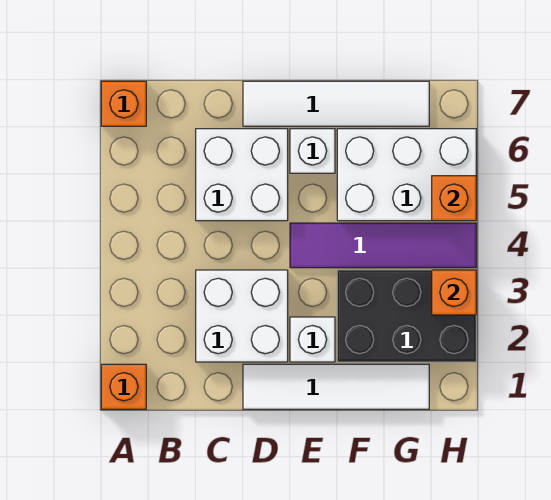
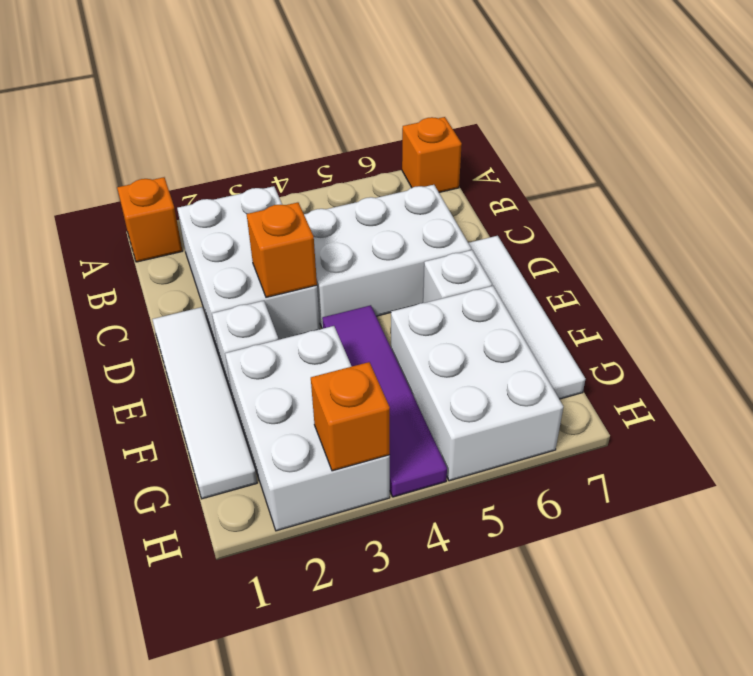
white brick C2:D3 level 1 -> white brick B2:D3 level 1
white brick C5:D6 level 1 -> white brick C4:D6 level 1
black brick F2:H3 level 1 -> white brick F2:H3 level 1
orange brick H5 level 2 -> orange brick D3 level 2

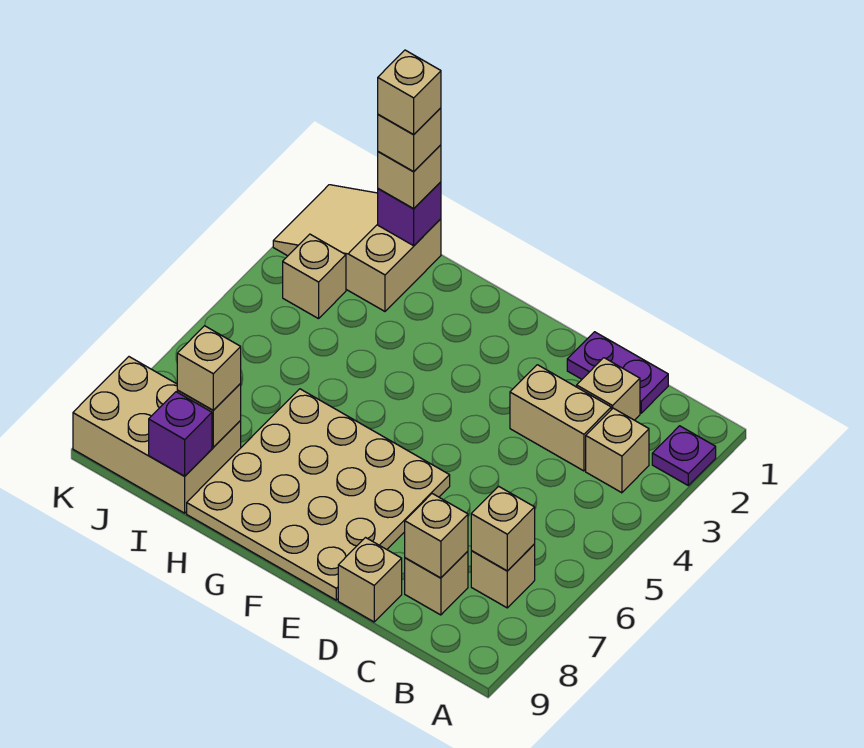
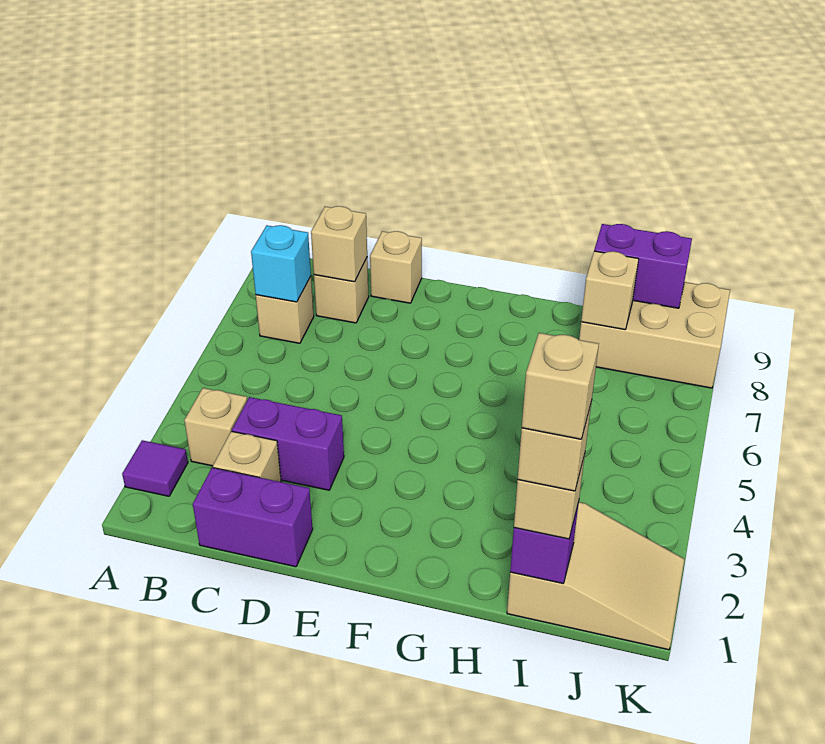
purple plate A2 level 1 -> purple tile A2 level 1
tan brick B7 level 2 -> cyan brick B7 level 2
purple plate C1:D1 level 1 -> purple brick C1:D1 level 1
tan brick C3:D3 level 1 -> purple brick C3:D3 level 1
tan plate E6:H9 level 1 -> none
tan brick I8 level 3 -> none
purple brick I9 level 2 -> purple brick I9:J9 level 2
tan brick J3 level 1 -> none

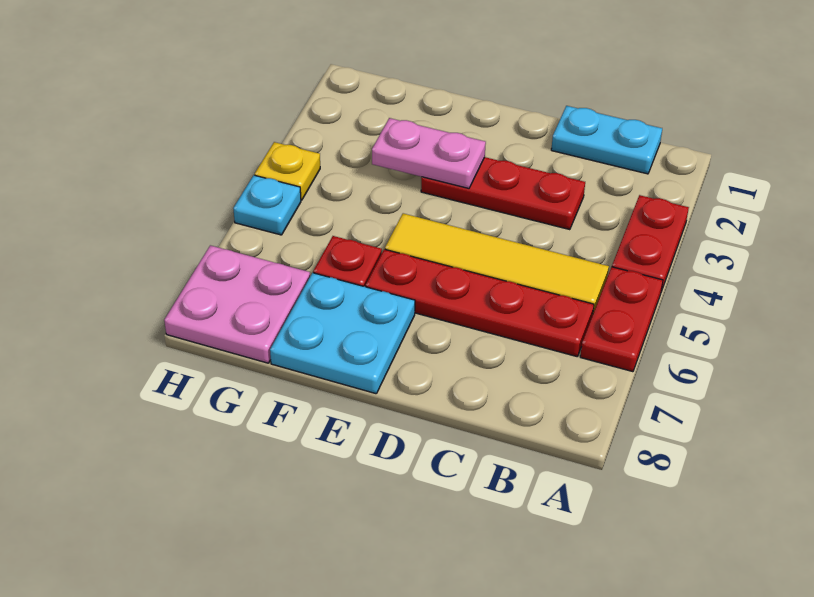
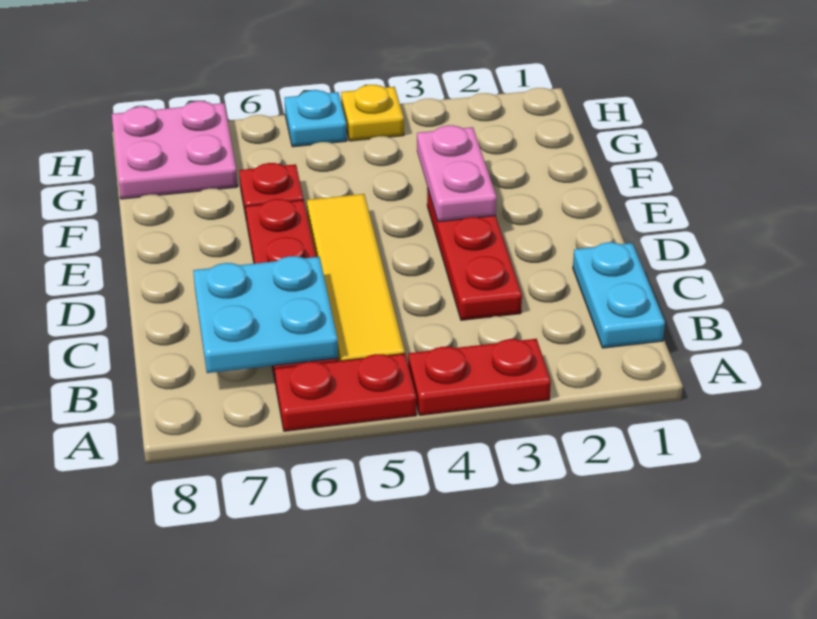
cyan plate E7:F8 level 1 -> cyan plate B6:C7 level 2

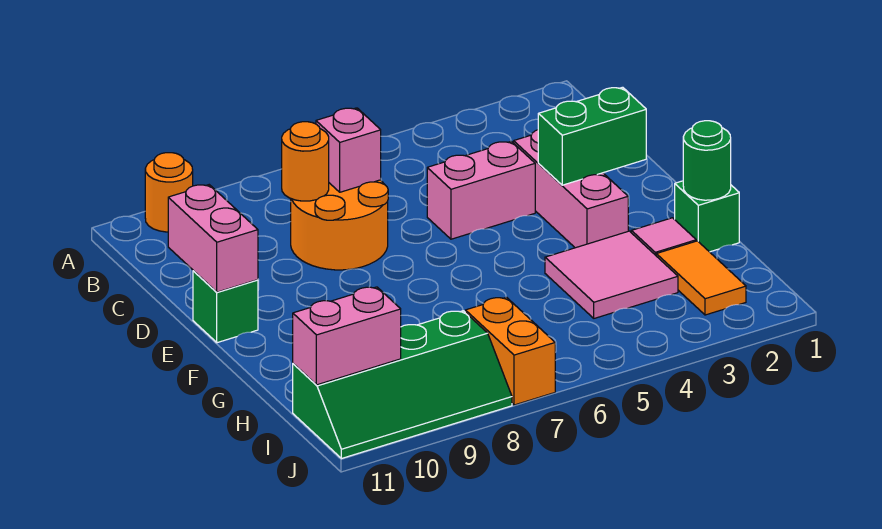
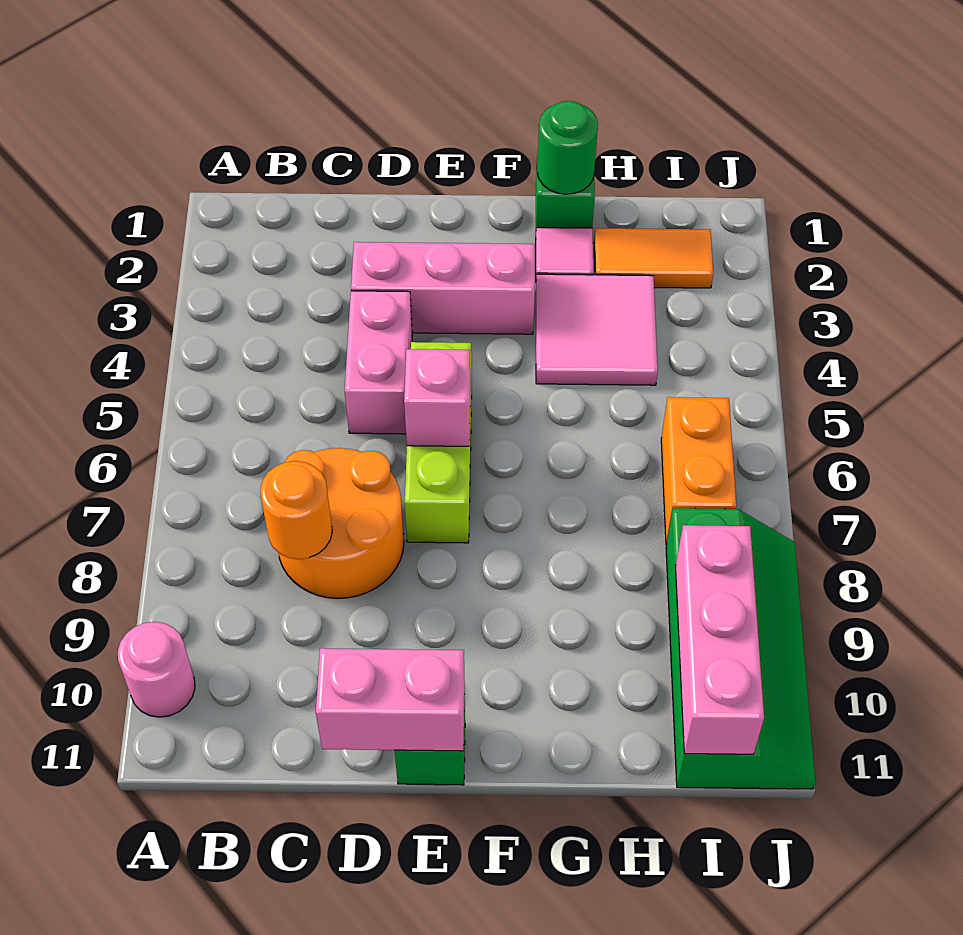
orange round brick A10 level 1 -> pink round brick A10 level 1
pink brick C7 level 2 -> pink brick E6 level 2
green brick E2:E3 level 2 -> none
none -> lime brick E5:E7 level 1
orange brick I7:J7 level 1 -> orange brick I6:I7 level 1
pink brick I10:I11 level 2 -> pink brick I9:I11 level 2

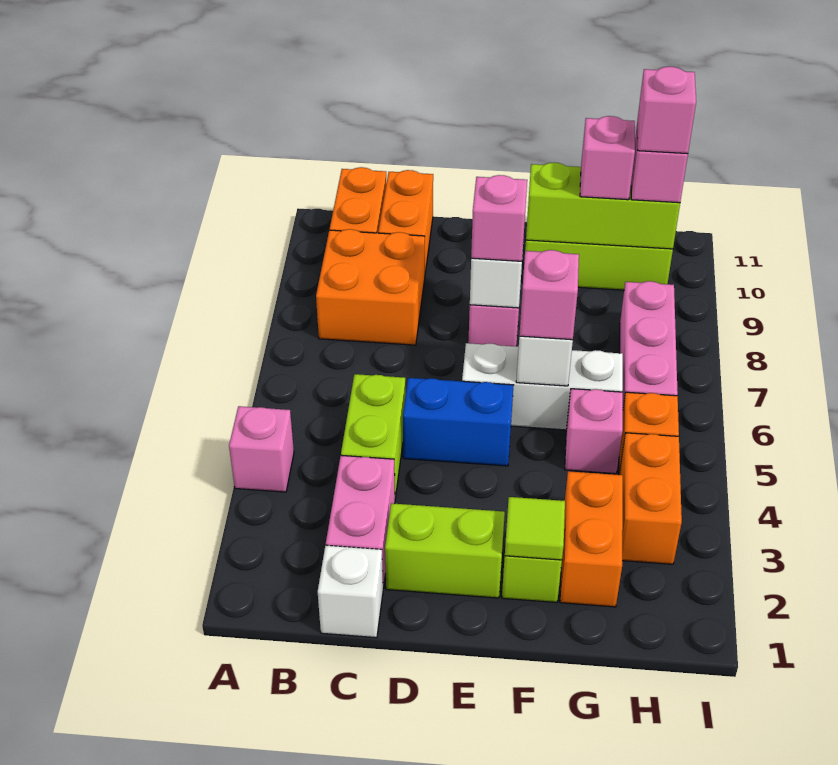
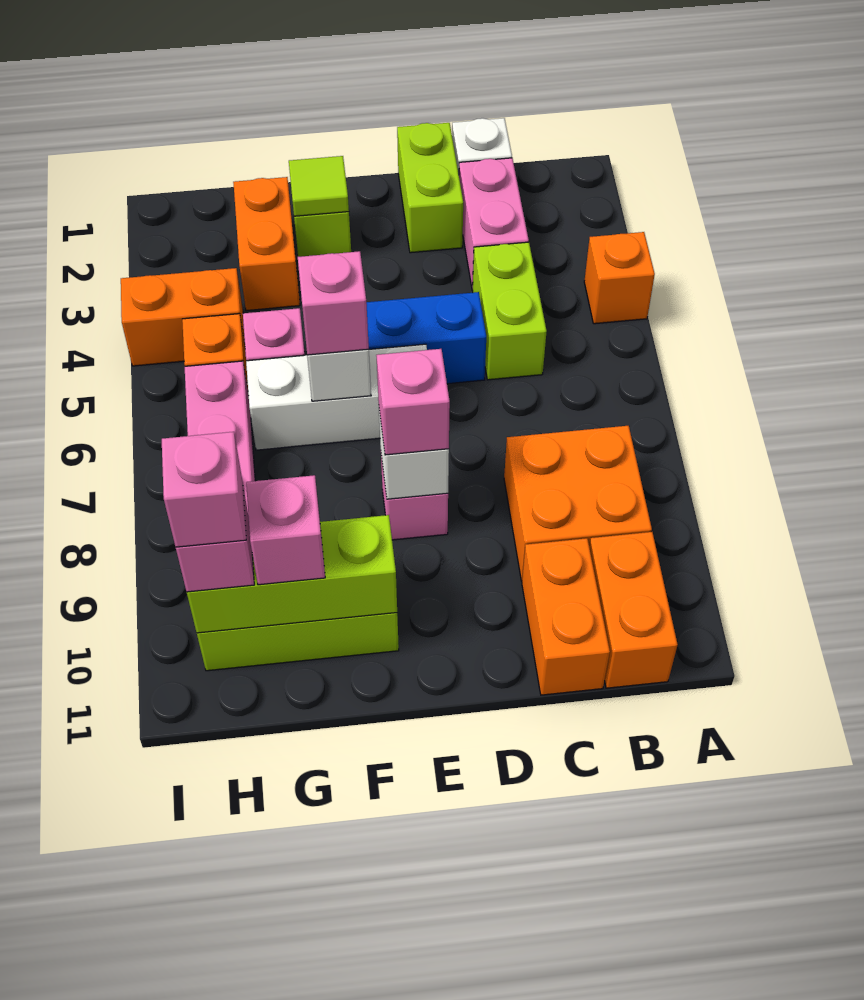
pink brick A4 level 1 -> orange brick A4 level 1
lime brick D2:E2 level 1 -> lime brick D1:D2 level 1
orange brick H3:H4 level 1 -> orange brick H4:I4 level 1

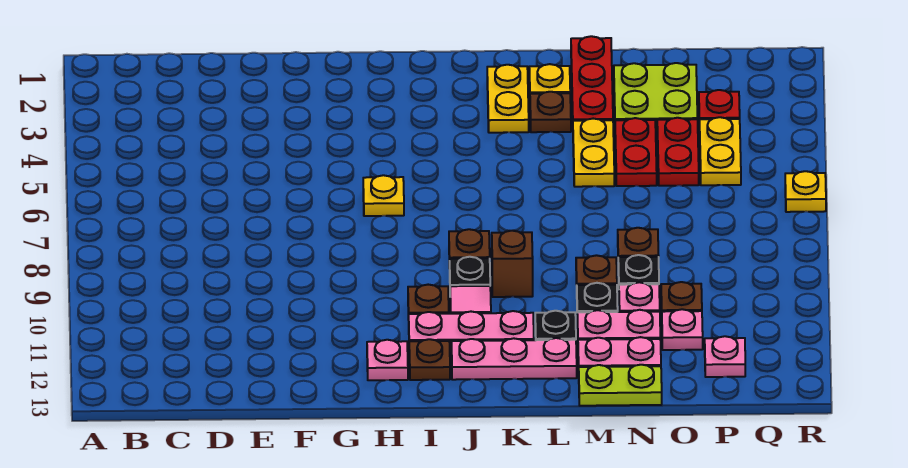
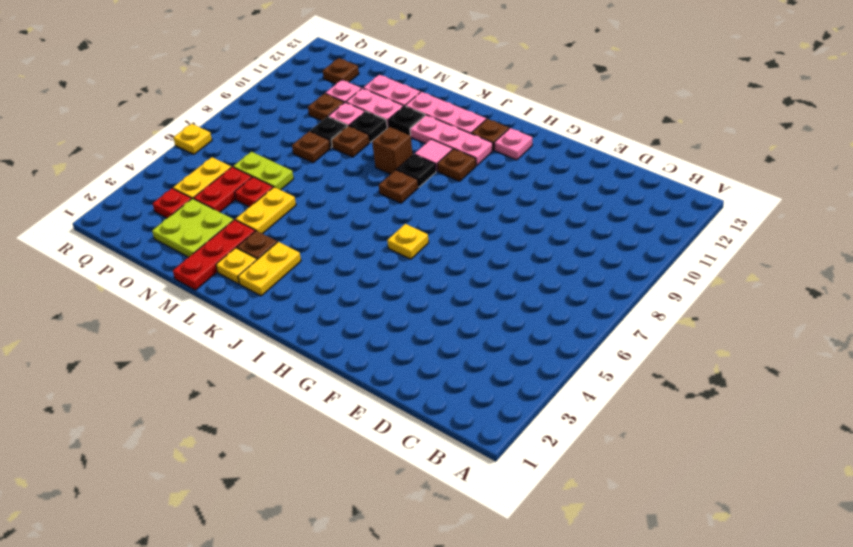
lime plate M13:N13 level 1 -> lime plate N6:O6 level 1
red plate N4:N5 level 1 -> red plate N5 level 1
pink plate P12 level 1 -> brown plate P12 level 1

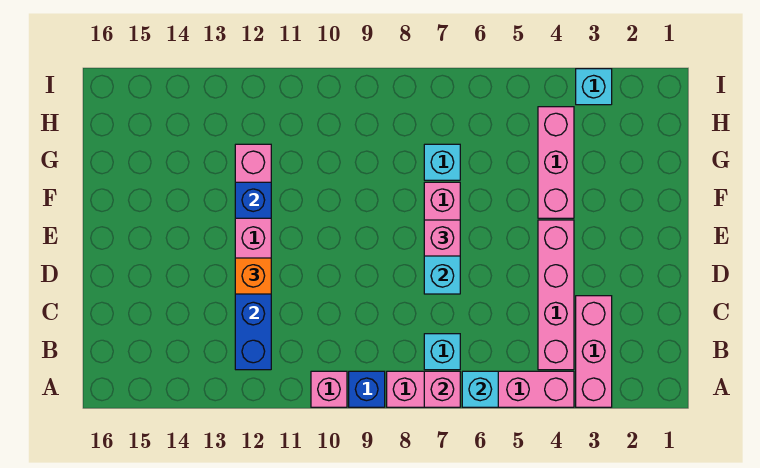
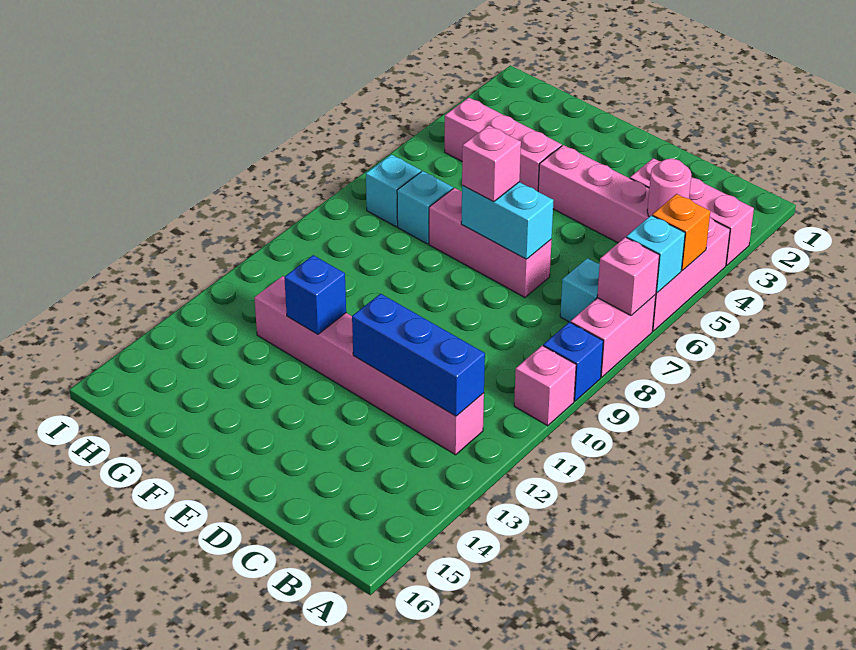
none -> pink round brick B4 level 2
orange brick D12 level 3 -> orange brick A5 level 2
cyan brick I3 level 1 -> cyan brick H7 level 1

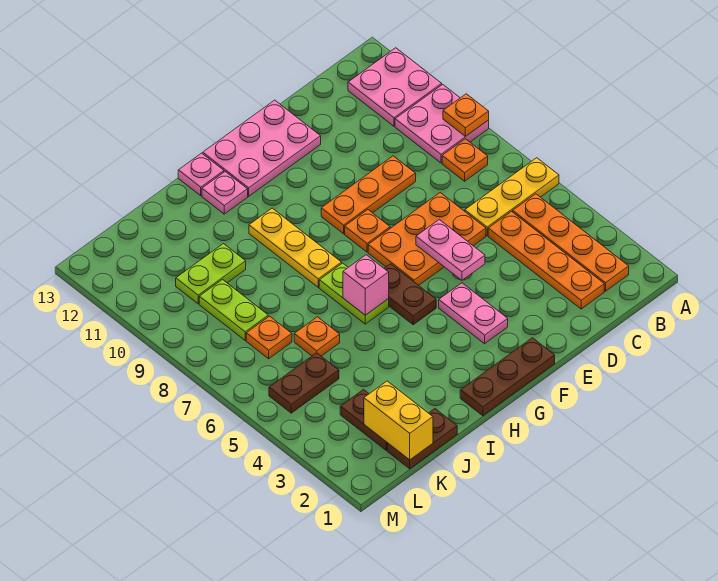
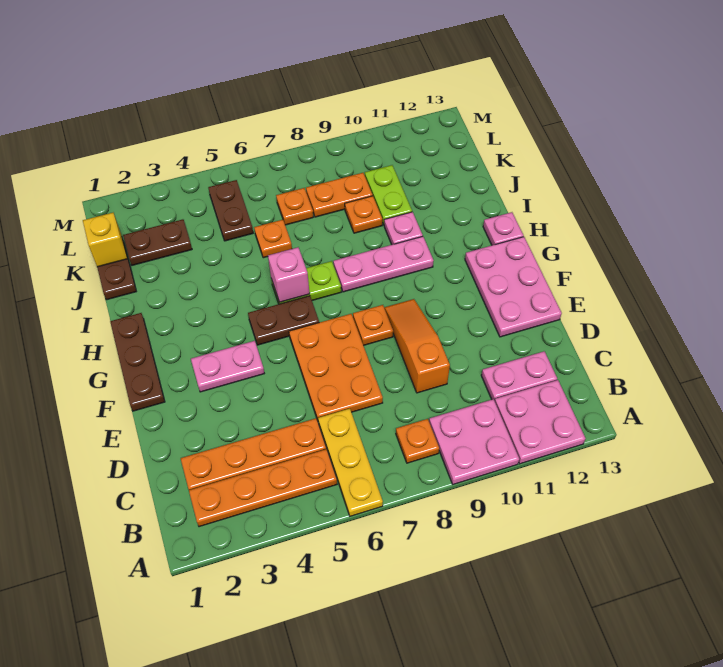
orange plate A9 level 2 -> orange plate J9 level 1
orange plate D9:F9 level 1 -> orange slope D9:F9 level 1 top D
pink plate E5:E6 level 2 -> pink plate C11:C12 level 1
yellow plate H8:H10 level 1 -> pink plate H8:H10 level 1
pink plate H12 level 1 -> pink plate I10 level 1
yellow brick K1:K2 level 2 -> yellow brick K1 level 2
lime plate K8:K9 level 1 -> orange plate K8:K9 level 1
-=-=-=-=-
▶ _Task objective_: Would you return, unchanged, the lines from the one containing "orange plate D9:F9" through the end of the entries?

▶ _Answer box_:
orange plate D9:F9 level 1 -> orange slope D9:F9 level 1 top D
pink plate E5:E6 level 2 -> pink plate C11:C12 level 1
yellow plate H8:H10 level 1 -> pink plate H8:H10 level 1
pink plate H12 level 1 -> pink plate I10 level 1
yellow brick K1:K2 level 2 -> yellow brick K1 level 2
lime plate K8:K9 level 1 -> orange plate K8:K9 level 1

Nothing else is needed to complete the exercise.